* _WHAT YOU NEED TO DO_:
From the records below, print only the part that opens with the line containing "school desk: (816, 186)" and closes with the line containing "filing cabinet: (327, 124)"; omit the pictures.

# # # # #

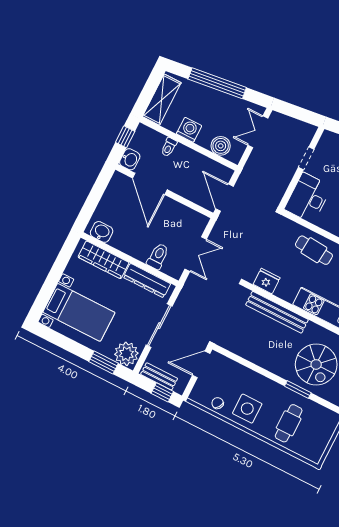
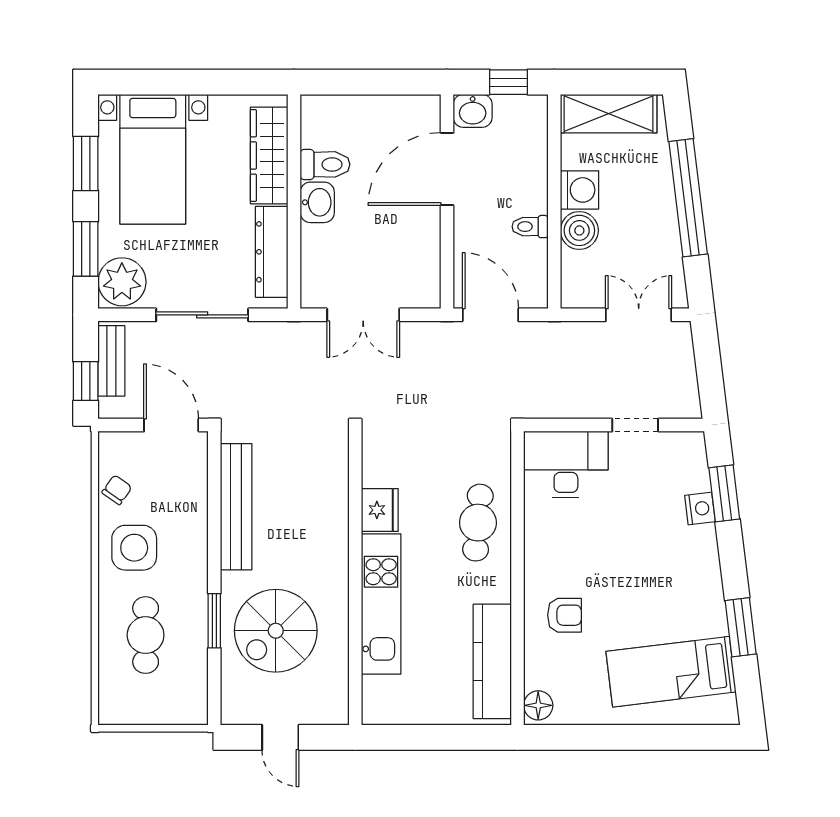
boiler: (221, 146) -> (579, 230), moved
toilet: (169, 147) -> (530, 227), moved
door: (224, 198) -> (490, 315), hinge flipped
washbasin: (102, 232) -> (317, 202), moved
toilet: (158, 256) -> (325, 164), moved
fridge: (267, 281) -> (380, 510), moved
bench: (277, 312) -> (236, 507), moved
window: (66, 343) -> (86, 164), added
cafe table: (289, 423) -> (146, 635), turned 90

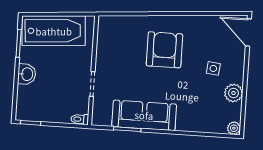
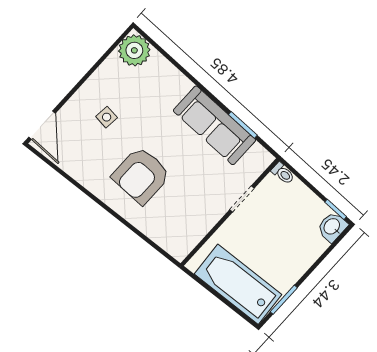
washbasin: (27, 74) -> (332, 227), moved
plant: (234, 93) -> (106, 76), removed
plant: (234, 128) -> (134, 50), width x1.88, depth x1.88

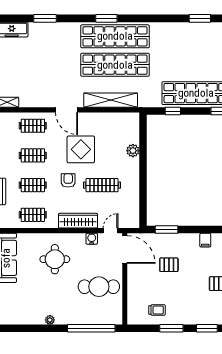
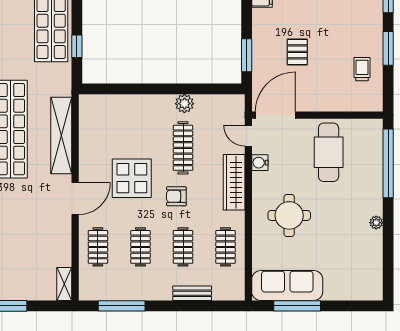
plant: (133, 151) -> (184, 104), moved

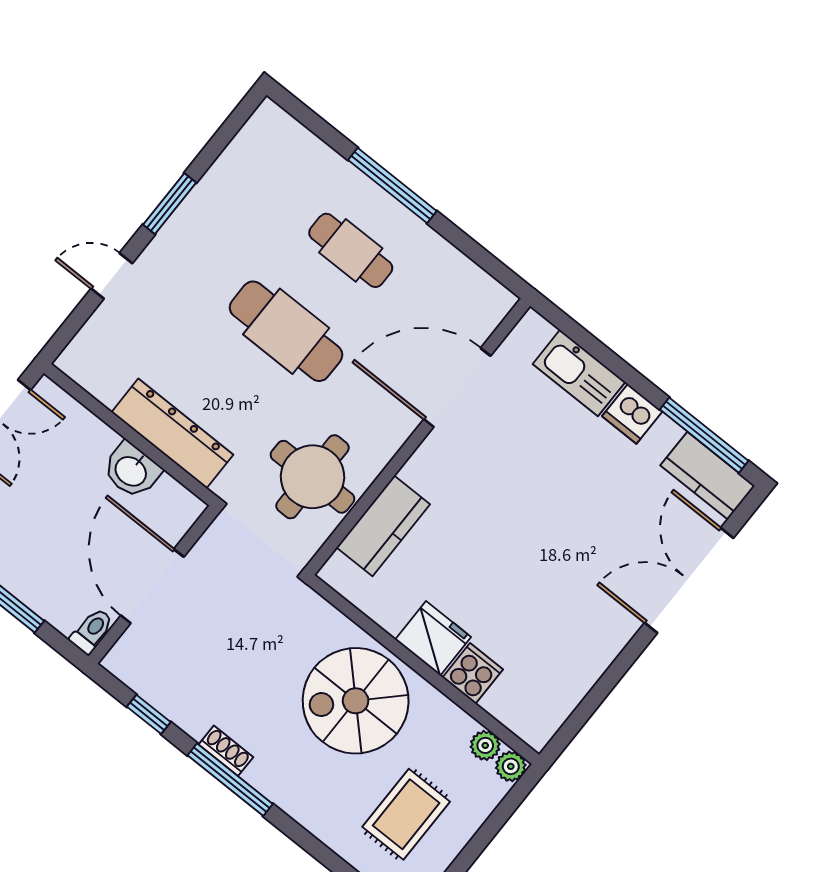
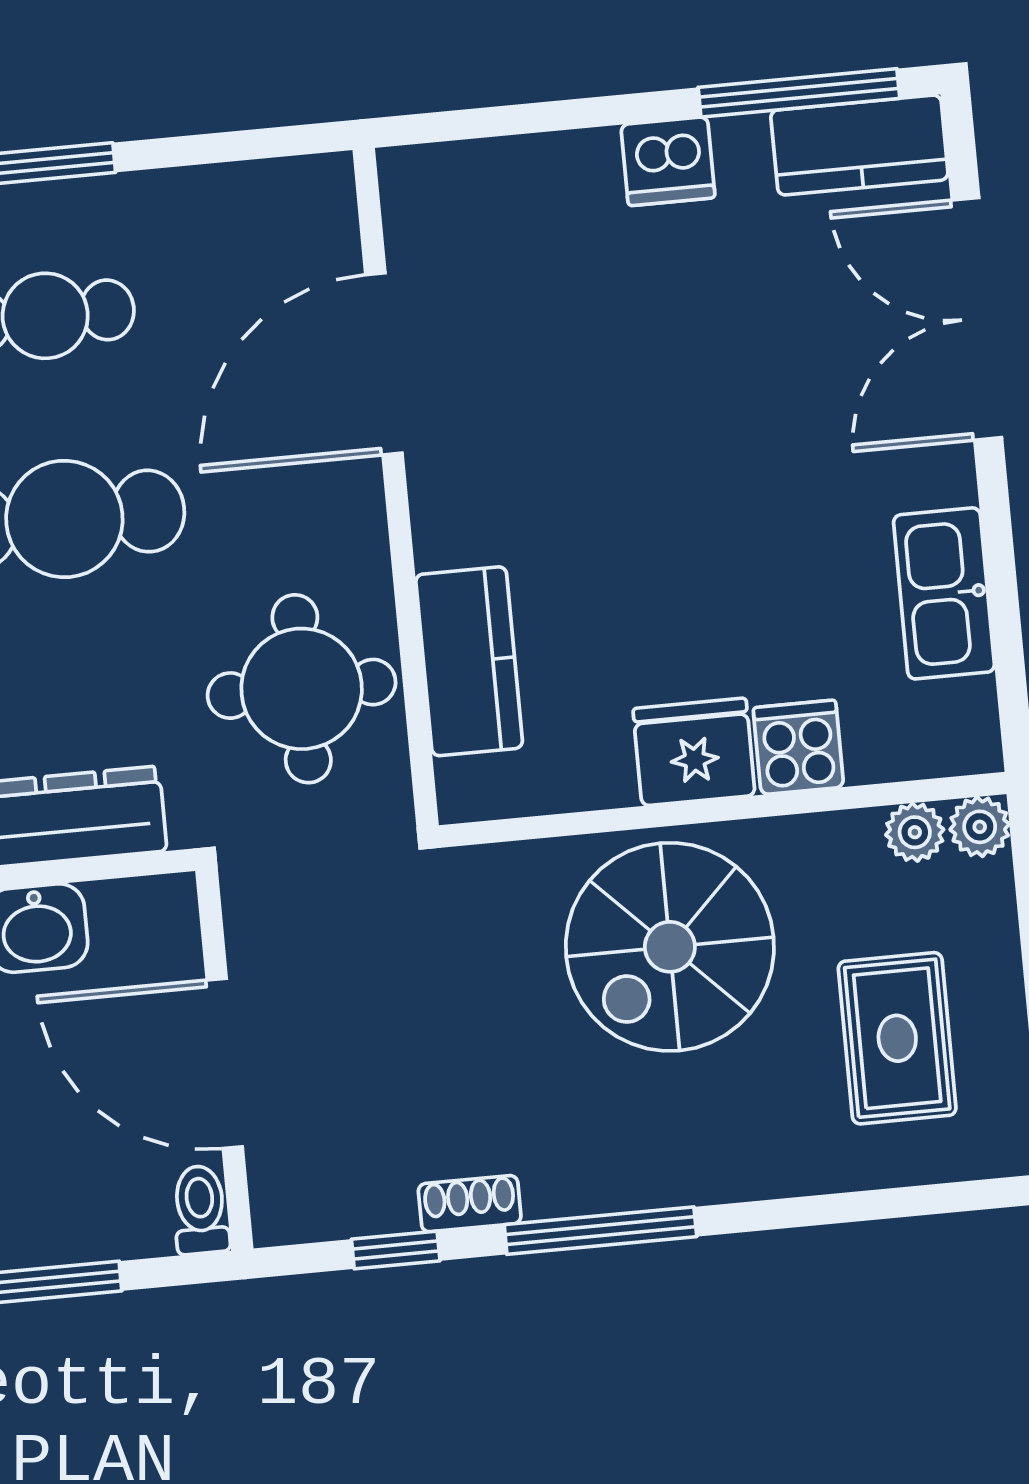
kitchen sink: (579, 373) -> (944, 593), moved, turned 90
shoe rack: (226, 751) -> (470, 1204), moved

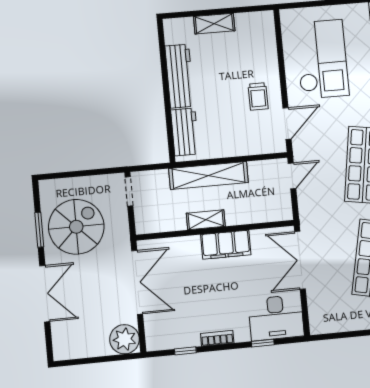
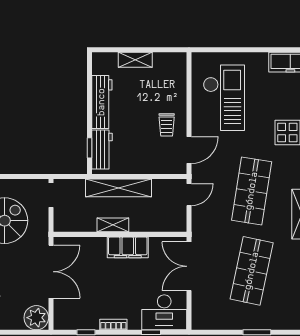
window: (170, 131) -> (90, 148), added

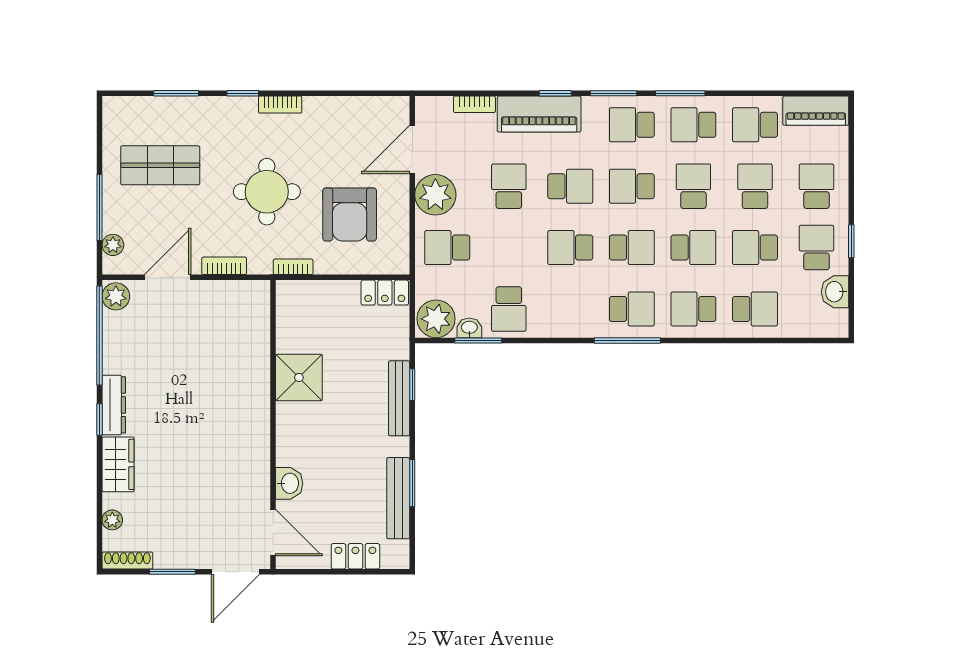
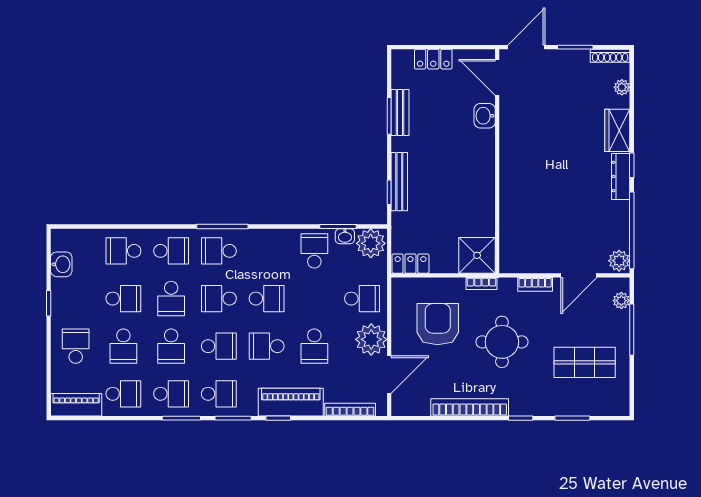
bookcase: (474, 104) -> (350, 410), width x1.56
bookcase: (280, 105) -> (470, 407), width x2.31, depth x1.31
school desk: (816, 186) -> (76, 346), turned 180
school desk: (693, 248) -> (171, 299), turned -90
school desk: (816, 248) -> (76, 299), removed
shower: (299, 377) -> (477, 255), moved
bench: (398, 498) -> (400, 113), width x0.73

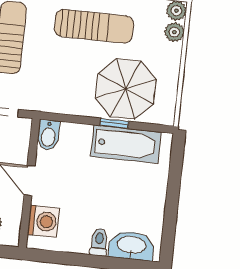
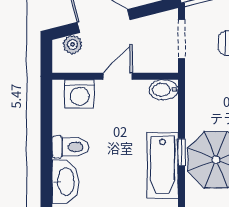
toilet: (99, 242) -> (70, 147), width x1.37, depth x1.39

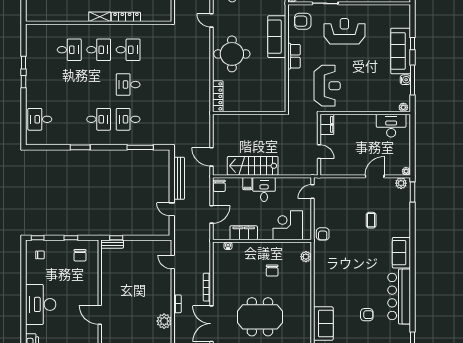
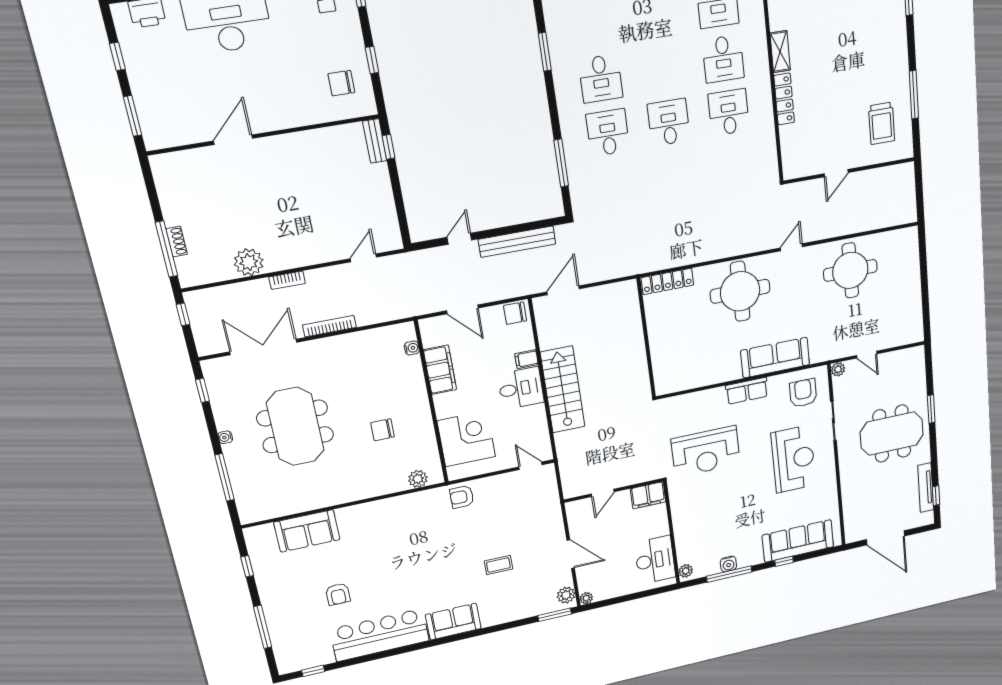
desk: (128, 50) -> (729, 112), turned 180
sofa: (401, 51) -> (798, 541), moved
filing cabinet: (327, 124) -> (648, 495), moved
wall: (319, 145) -> (614, 490), moved
door: (319, 152) -> (603, 493), moved
stairs: (253, 166) -> (563, 390), moved

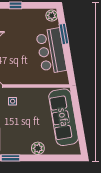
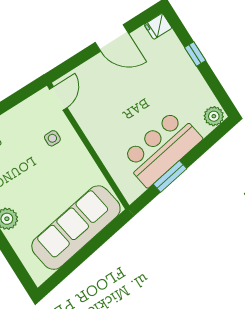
window: (64, 34) -> (170, 176), moved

# # # # #

* _RESULT_:
school desk: (816, 186) -> (76, 346), turned 180
school desk: (693, 248) -> (171, 299), turned -90
school desk: (816, 248) -> (76, 299), removed
shower: (299, 377) -> (477, 255), moved
bench: (398, 498) -> (400, 113), width x0.73

toilet: (99, 242) -> (70, 147), width x1.37, depth x1.39

desk: (128, 50) -> (729, 112), turned 180
sofa: (401, 51) -> (798, 541), moved
filing cabinet: (327, 124) -> (648, 495), moved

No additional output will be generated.